PROVIDED RECORDS Start Marker
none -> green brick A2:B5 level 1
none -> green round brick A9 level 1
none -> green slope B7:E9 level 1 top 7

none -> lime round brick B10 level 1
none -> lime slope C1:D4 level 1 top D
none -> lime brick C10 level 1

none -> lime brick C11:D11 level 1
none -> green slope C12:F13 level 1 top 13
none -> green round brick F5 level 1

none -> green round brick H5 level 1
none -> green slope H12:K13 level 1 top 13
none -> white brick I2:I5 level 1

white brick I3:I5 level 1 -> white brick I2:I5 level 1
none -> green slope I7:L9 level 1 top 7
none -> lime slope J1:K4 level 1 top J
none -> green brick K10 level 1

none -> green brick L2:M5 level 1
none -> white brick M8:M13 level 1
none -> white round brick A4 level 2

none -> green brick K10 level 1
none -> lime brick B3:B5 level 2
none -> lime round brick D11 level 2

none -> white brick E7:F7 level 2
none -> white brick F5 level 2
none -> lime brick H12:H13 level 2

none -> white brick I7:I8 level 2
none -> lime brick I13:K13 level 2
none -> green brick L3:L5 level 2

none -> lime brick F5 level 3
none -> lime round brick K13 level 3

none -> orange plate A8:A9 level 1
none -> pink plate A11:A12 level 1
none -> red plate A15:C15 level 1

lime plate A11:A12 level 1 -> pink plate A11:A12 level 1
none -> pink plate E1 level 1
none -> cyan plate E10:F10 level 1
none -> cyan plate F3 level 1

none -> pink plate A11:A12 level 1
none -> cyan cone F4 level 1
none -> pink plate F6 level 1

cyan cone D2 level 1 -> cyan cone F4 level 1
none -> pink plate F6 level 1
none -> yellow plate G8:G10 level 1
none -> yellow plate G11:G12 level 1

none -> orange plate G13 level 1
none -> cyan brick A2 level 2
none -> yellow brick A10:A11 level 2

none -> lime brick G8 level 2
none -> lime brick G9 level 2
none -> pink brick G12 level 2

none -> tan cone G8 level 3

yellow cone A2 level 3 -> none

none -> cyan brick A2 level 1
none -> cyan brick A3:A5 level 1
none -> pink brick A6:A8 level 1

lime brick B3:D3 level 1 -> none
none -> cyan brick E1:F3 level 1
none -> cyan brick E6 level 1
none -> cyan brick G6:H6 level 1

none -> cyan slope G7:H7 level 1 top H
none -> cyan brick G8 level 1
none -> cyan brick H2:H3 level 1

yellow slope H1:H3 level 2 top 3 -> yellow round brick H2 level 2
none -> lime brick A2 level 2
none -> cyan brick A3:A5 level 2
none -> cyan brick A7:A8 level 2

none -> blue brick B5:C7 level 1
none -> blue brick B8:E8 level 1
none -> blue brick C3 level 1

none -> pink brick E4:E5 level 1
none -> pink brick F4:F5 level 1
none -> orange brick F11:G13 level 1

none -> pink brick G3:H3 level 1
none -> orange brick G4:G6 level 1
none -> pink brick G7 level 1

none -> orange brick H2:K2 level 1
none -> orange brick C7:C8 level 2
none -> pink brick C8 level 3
PROVIDED RECORDS End Marker
▶ **WHAT YOU WILL DO**:
Each line in which the string "green" is found must be copied from the data.

▶ **EXPECTED OUTPUT**:
none -> green brick A2:B5 level 1
none -> green round brick A9 level 1
none -> green slope B7:E9 level 1 top 7
none -> green slope C12:F13 level 1 top 13
none -> green round brick F5 level 1
none -> green round brick H5 level 1
none -> green slope H12:K13 level 1 top 13
none -> green slope I7:L9 level 1 top 7
none -> green brick K10 level 1
none -> green brick L2:M5 level 1
none -> green brick K10 level 1
none -> green brick L3:L5 level 2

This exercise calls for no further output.